[Opening Source material section]

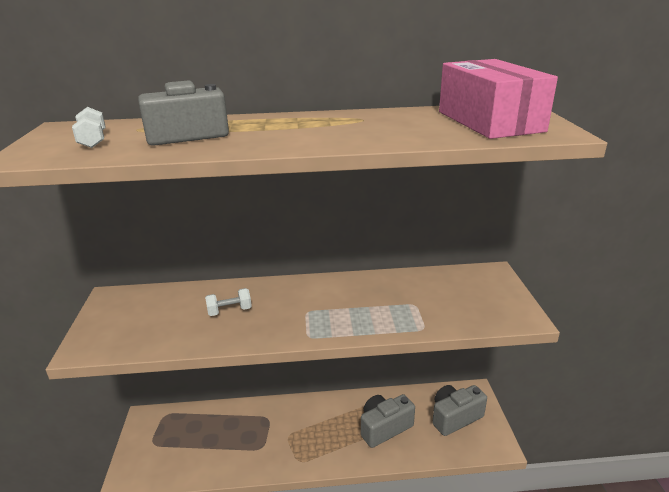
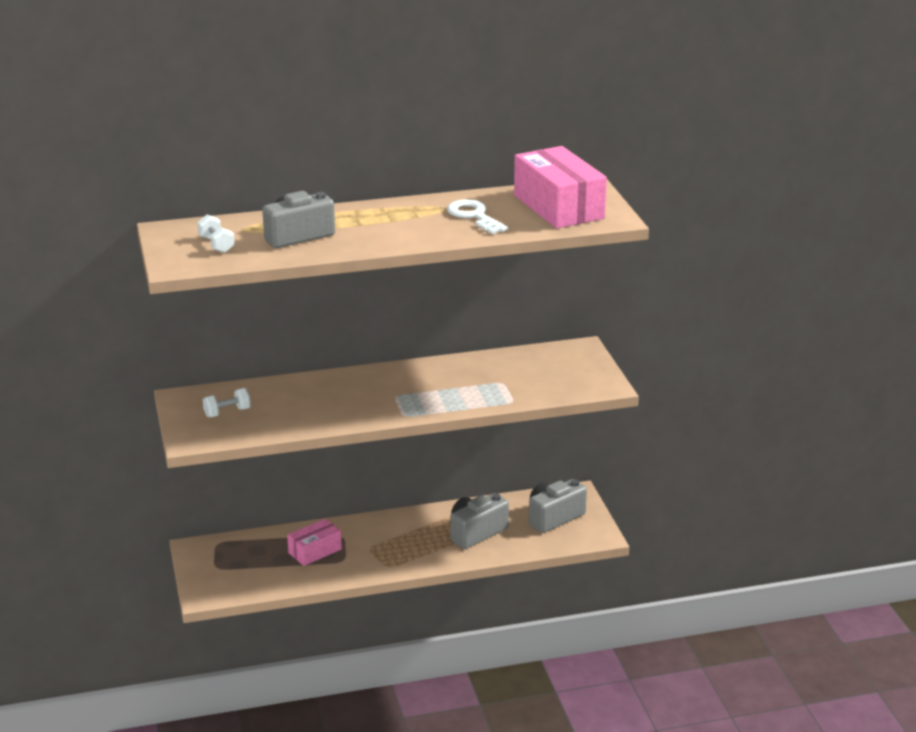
camera: 10 degrees left, 0 degrees up
(229, 311) = (317, 400): white dumbbell -> white dumbbell (227, 412)
(241, 434) = (315, 551): none -> pink box
(392, 126) = (474, 216): none -> white key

[Closing Source material section]

What to do: For this exercise, write the listing out again exactly, excluding all images.

Answer section:
camera: 10 degrees left, 0 degrees up
(229, 311) = (317, 400): white dumbbell -> white dumbbell (227, 412)
(241, 434) = (315, 551): none -> pink box
(392, 126) = (474, 216): none -> white key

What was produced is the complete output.